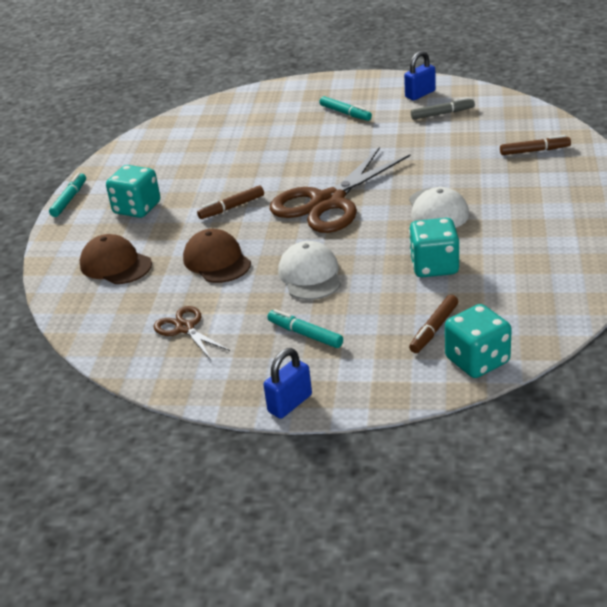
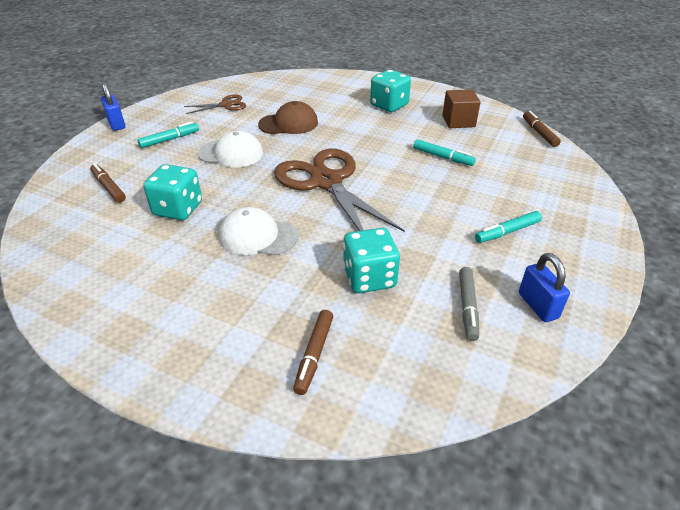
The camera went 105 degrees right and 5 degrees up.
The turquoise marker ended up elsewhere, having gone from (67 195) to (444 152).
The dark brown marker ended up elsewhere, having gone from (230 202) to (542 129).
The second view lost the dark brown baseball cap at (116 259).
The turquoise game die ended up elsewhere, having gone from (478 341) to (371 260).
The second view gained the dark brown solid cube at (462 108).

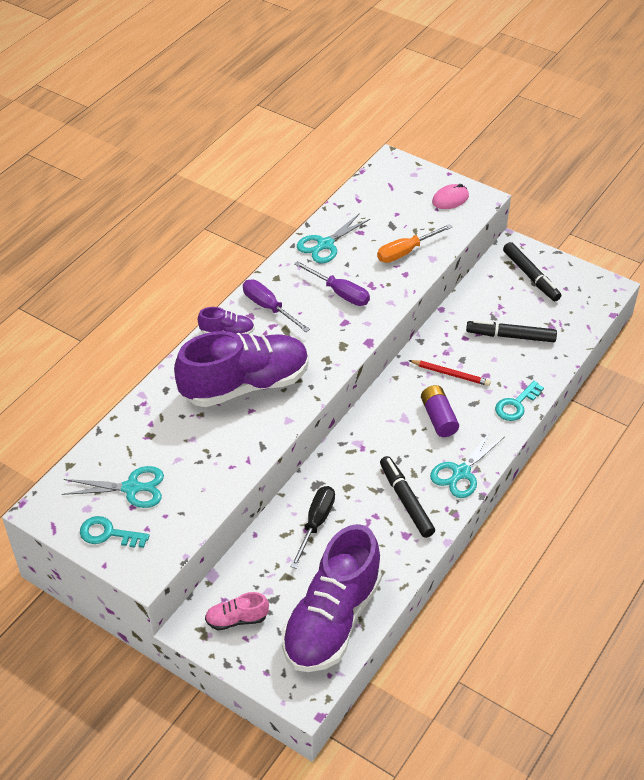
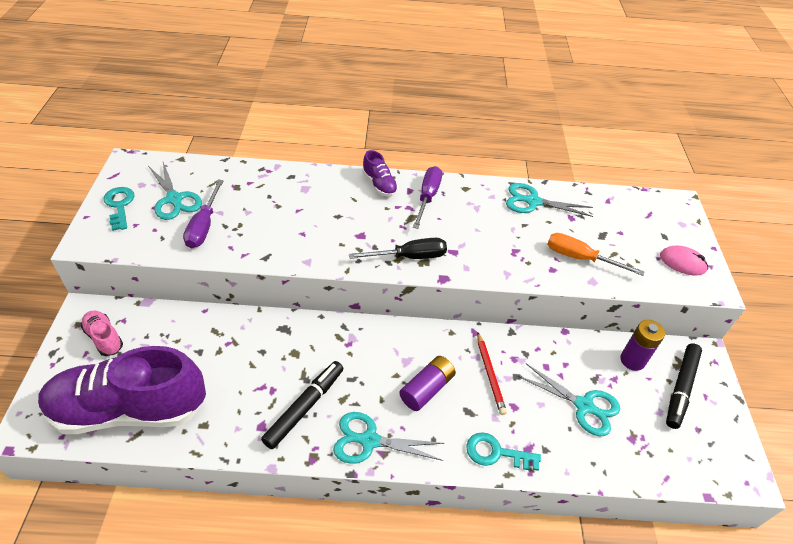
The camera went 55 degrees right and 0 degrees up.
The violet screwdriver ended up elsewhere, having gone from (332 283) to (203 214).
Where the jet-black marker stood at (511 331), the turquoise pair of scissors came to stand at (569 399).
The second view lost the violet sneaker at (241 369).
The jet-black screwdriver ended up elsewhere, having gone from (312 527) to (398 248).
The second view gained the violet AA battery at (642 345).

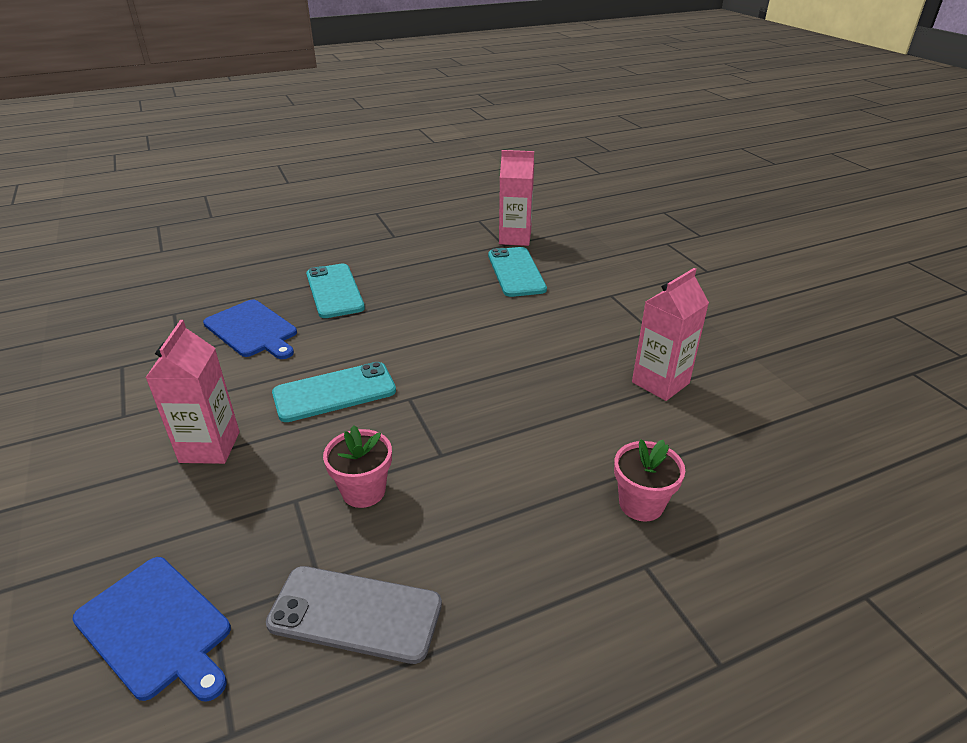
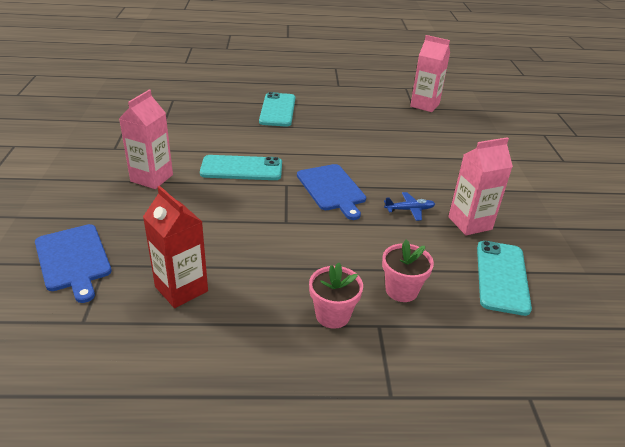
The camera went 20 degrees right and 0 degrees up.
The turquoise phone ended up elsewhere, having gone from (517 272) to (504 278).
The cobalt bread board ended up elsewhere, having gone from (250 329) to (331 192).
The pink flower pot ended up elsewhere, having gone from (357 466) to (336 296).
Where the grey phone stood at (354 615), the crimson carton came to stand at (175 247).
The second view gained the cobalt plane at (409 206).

☆ ☆ ☆ ☆ ☆

A word-for-word restatement of all the lines above is needed, with the pictures omitted.

The camera went 105 degrees right and 5 degrees up.
The turquoise marker ended up elsewhere, having gone from (67 195) to (444 152).
The dark brown marker ended up elsewhere, having gone from (230 202) to (542 129).
The second view lost the dark brown baseball cap at (116 259).
The turquoise game die ended up elsewhere, having gone from (478 341) to (371 260).
The second view gained the dark brown solid cube at (462 108).

The camera went 55 degrees right and 0 degrees up.
The violet screwdriver ended up elsewhere, having gone from (332 283) to (203 214).
Where the jet-black marker stood at (511 331), the turquoise pair of scissors came to stand at (569 399).
The second view lost the violet sneaker at (241 369).
The jet-black screwdriver ended up elsewhere, having gone from (312 527) to (398 248).
The second view gained the violet AA battery at (642 345).

The camera went 20 degrees right and 0 degrees up.
The turquoise phone ended up elsewhere, having gone from (517 272) to (504 278).
The cobalt bread board ended up elsewhere, having gone from (250 329) to (331 192).
The pink flower pot ended up elsewhere, having gone from (357 466) to (336 296).
Where the grey phone stood at (354 615), the crimson carton came to stand at (175 247).
The second view gained the cobalt plane at (409 206).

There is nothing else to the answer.